# [TASK DESCRIPTION]
Start at the top and transcribe every record through the final line exactly.

Extracted data entries:
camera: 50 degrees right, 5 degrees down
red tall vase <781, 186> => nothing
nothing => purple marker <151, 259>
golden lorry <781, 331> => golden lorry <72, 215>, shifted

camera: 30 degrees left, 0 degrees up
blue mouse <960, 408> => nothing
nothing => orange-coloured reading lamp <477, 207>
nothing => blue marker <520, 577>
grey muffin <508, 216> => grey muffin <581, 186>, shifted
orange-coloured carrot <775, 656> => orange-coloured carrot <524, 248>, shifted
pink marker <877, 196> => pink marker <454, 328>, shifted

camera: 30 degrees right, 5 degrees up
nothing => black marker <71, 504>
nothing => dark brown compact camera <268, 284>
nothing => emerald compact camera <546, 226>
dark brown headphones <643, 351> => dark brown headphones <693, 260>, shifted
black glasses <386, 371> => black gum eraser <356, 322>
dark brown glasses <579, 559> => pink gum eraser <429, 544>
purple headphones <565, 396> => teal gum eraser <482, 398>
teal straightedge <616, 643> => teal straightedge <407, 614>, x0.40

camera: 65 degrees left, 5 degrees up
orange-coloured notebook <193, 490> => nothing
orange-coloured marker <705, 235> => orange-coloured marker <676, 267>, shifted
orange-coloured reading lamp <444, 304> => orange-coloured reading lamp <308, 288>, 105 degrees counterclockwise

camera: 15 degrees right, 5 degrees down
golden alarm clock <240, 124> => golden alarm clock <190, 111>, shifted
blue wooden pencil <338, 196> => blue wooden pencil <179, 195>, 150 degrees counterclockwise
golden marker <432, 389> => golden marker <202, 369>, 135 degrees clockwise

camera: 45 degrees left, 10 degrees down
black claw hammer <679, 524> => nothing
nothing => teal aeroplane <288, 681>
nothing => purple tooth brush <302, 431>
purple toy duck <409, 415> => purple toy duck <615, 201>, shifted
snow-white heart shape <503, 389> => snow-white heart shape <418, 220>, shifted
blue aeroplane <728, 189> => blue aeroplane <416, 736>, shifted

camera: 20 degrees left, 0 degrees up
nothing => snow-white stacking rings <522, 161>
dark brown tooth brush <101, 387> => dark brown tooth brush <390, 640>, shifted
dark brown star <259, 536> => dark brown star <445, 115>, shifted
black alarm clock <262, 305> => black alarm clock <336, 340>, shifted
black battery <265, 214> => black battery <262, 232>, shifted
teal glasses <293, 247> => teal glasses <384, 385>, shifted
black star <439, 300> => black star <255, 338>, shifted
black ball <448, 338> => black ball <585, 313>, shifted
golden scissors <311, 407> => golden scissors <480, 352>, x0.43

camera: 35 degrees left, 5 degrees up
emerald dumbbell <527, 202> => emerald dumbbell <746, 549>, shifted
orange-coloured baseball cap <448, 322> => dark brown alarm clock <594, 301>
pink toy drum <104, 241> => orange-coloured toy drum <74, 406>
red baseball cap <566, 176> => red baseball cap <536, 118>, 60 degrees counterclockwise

# [SOLVED EXERCISE]
camera: 50 degrees right, 5 degrees down
red tall vase <781, 186> => nothing
nothing => purple marker <151, 259>
golden lorry <781, 331> => golden lorry <72, 215>, shifted

camera: 30 degrees left, 0 degrees up
blue mouse <960, 408> => nothing
nothing => orange-coloured reading lamp <477, 207>
nothing => blue marker <520, 577>
grey muffin <508, 216> => grey muffin <581, 186>, shifted
orange-coloured carrot <775, 656> => orange-coloured carrot <524, 248>, shifted
pink marker <877, 196> => pink marker <454, 328>, shifted

camera: 30 degrees right, 5 degrees up
nothing => black marker <71, 504>
nothing => dark brown compact camera <268, 284>
nothing => emerald compact camera <546, 226>
dark brown headphones <643, 351> => dark brown headphones <693, 260>, shifted
black glasses <386, 371> => black gum eraser <356, 322>
dark brown glasses <579, 559> => pink gum eraser <429, 544>
purple headphones <565, 396> => teal gum eraser <482, 398>
teal straightedge <616, 643> => teal straightedge <407, 614>, x0.40

camera: 65 degrees left, 5 degrees up
orange-coloured notebook <193, 490> => nothing
orange-coloured marker <705, 235> => orange-coloured marker <676, 267>, shifted
orange-coloured reading lamp <444, 304> => orange-coloured reading lamp <308, 288>, 105 degrees counterclockwise

camera: 15 degrees right, 5 degrees down
golden alarm clock <240, 124> => golden alarm clock <190, 111>, shifted
blue wooden pencil <338, 196> => blue wooden pencil <179, 195>, 150 degrees counterclockwise
golden marker <432, 389> => golden marker <202, 369>, 135 degrees clockwise

camera: 45 degrees left, 10 degrees down
black claw hammer <679, 524> => nothing
nothing => teal aeroplane <288, 681>
nothing => purple tooth brush <302, 431>
purple toy duck <409, 415> => purple toy duck <615, 201>, shifted
snow-white heart shape <503, 389> => snow-white heart shape <418, 220>, shifted
blue aeroplane <728, 189> => blue aeroplane <416, 736>, shifted

camera: 20 degrees left, 0 degrees up
nothing => snow-white stacking rings <522, 161>
dark brown tooth brush <101, 387> => dark brown tooth brush <390, 640>, shifted
dark brown star <259, 536> => dark brown star <445, 115>, shifted
black alarm clock <262, 305> => black alarm clock <336, 340>, shifted
black battery <265, 214> => black battery <262, 232>, shifted
teal glasses <293, 247> => teal glasses <384, 385>, shifted
black star <439, 300> => black star <255, 338>, shifted
black ball <448, 338> => black ball <585, 313>, shifted
golden scissors <311, 407> => golden scissors <480, 352>, x0.43

camera: 35 degrees left, 5 degrees up
emerald dumbbell <527, 202> => emerald dumbbell <746, 549>, shifted
orange-coloured baseball cap <448, 322> => dark brown alarm clock <594, 301>
pink toy drum <104, 241> => orange-coloured toy drum <74, 406>
red baseball cap <566, 176> => red baseball cap <536, 118>, 60 degrees counterclockwise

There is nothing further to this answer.